* _THE RECORDS_
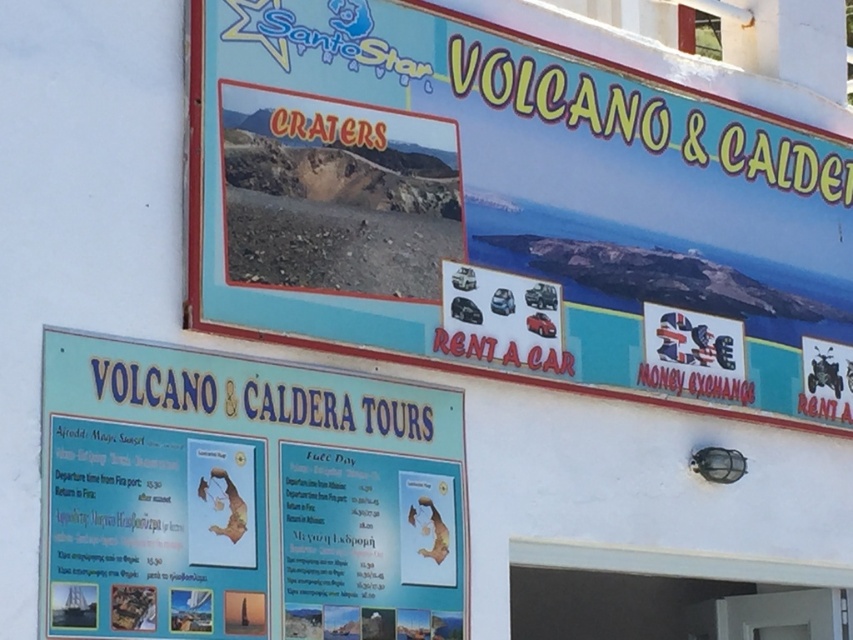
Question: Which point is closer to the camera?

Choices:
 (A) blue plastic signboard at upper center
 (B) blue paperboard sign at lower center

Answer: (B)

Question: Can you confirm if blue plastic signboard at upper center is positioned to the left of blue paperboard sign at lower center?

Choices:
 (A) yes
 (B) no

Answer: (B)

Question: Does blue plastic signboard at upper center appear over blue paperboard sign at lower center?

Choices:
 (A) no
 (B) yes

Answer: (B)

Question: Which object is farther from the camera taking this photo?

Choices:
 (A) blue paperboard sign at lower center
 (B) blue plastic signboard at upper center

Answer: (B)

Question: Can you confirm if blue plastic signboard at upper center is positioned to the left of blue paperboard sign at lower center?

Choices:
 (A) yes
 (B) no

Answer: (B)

* _REQUIREMENT_
Can you format every line of the data above as a JSON list of strings, one string per line, with blank lines and the picture left out?

* _EXERCISE RESPONSE_
[
  "Question: Which point is closer to the camera?",
  "Choices:",
  " (A) blue plastic signboard at upper center",
  " (B) blue paperboard sign at lower center",
  "Answer: (B)",
  "Question: Can you confirm if blue plastic signboard at upper center is positioned to the left of blue paperboard sign at lower center?",
  "Choices:",
  " (A) yes",
  " (B) no",
  "Answer: (B)",
  "Question: Does blue plastic signboard at upper center appear over blue paperboard sign at lower center?",
  "Choices:",
  " (A) no",
  " (B) yes",
  "Answer: (B)",
  "Question: Which object is farther from the camera taking this photo?",
  "Choices:",
  " (A) blue paperboard sign at lower center",
  " (B) blue plastic signboard at upper center",
  "Answer: (B)",
  "Question: Can you confirm if blue plastic signboard at upper center is positioned to the left of blue paperboard sign at lower center?",
  "Choices:",
  " (A) yes",
  " (B) no",
  "Answer: (B)"
]